[Scene comparison data]
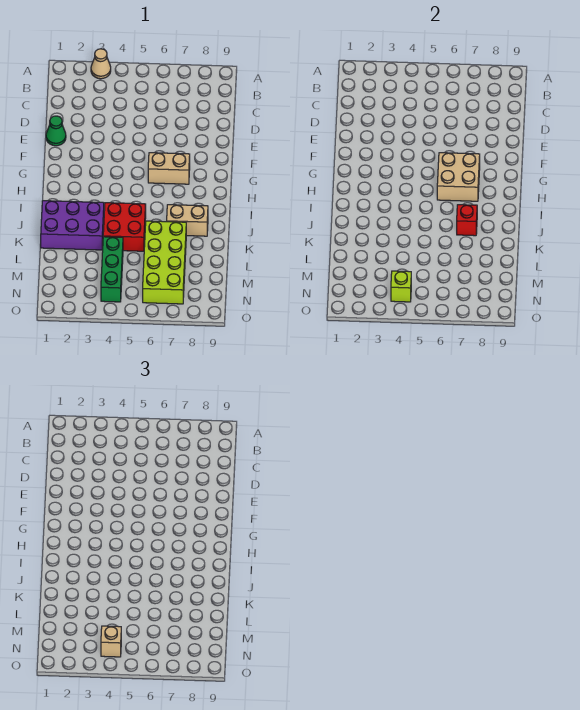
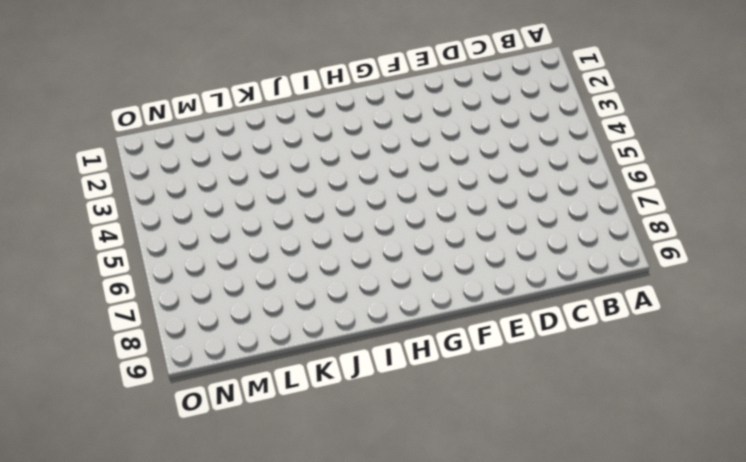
none -> tan cone A3 level 1
none -> green cone E1 level 1
none -> tan brick G6:G7 level 1

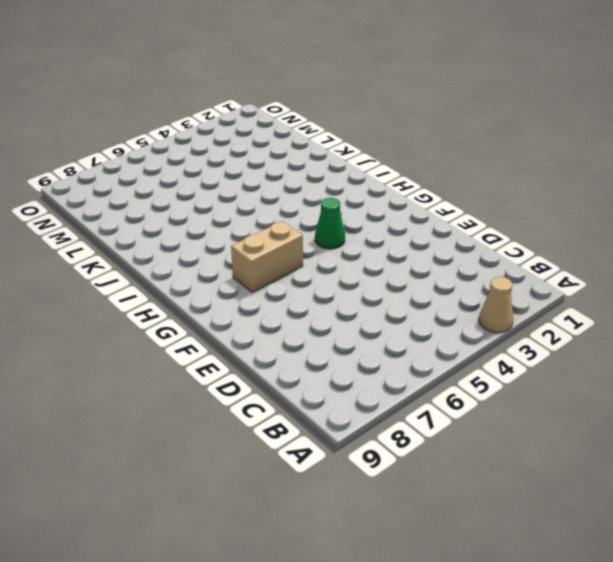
green cone G4 level 1 -> green cone E1 level 1
none -> purple brick J1:K3 level 1
none -> red brick J4:K5 level 1
none -> tan brick J7:J8 level 1

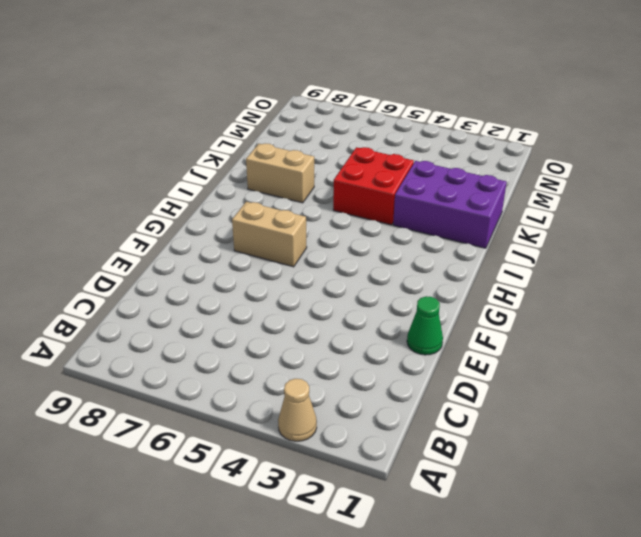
none -> lime brick K6:N7 level 1
none -> green brick L4:N4 level 1
none -> tan brick G6:H7 level 2

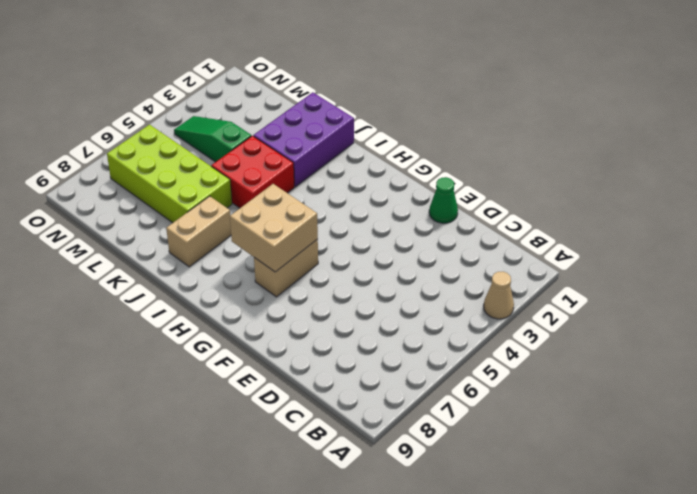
green slope L4:N4 level 1 top L -> green brick L4:N4 level 1
none -> red brick J7 level 2
none -> lime brick N4 level 2
none -> tan brick N4 level 3

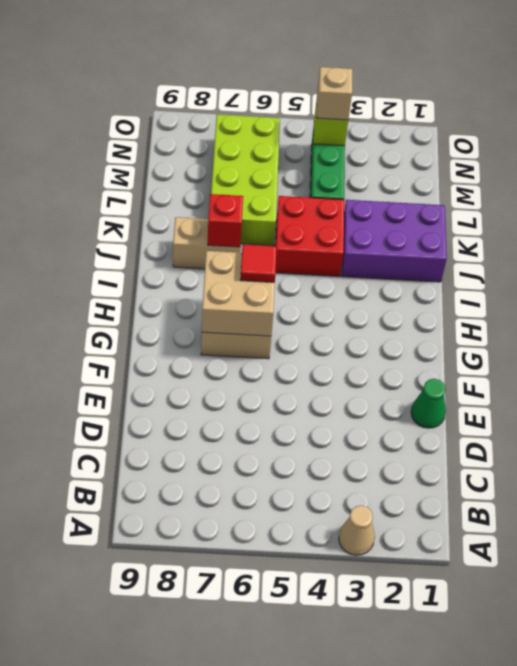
red tile H6 level 3 -> none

DESCRIPTION OF THE TASK: Skip the pictures and print exactly the lines from the one containing "none -> green cone E1 level 1" through the end of the records above.

REPLY:
none -> green cone E1 level 1
none -> tan brick G6:G7 level 1

green cone G4 level 1 -> green cone E1 level 1
none -> purple brick J1:K3 level 1
none -> red brick J4:K5 level 1
none -> tan brick J7:J8 level 1

none -> lime brick K6:N7 level 1
none -> green brick L4:N4 level 1
none -> tan brick G6:H7 level 2

green slope L4:N4 level 1 top L -> green brick L4:N4 level 1
none -> red brick J7 level 2
none -> lime brick N4 level 2
none -> tan brick N4 level 3

red tile H6 level 3 -> none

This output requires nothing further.